- **EXERCISE AIM**:
In the entries below, find the line with "brown hexagon: (93, 119) -> (73, 101), moved" and transcribe it and every line after it exactly, through the last line, without pictures.

*** EXTRACTED RECORDS ***

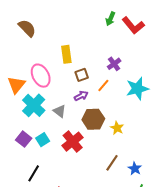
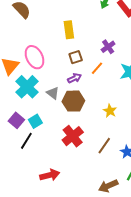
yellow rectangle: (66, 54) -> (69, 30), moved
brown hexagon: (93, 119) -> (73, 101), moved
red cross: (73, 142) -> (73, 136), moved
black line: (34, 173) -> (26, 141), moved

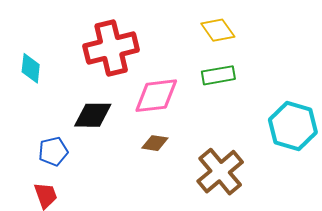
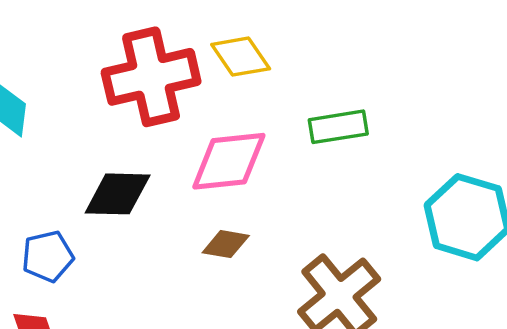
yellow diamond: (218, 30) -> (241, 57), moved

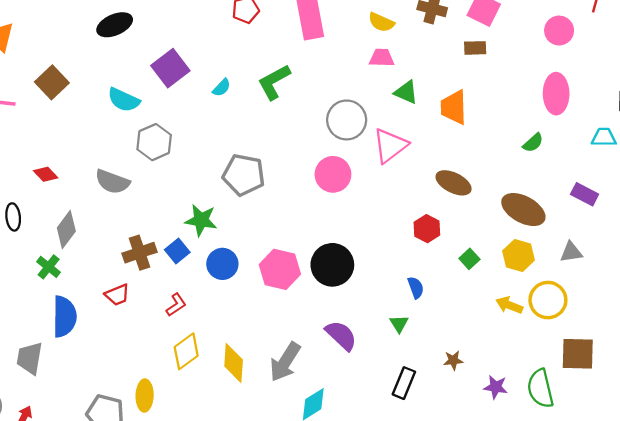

*** End of EXTRACTED RECORDS ***

- **RESULT**:
brown hexagon: (93, 119) -> (73, 101), moved
red cross: (73, 142) -> (73, 136), moved
black line: (34, 173) -> (26, 141), moved

yellow diamond: (218, 30) -> (241, 57), moved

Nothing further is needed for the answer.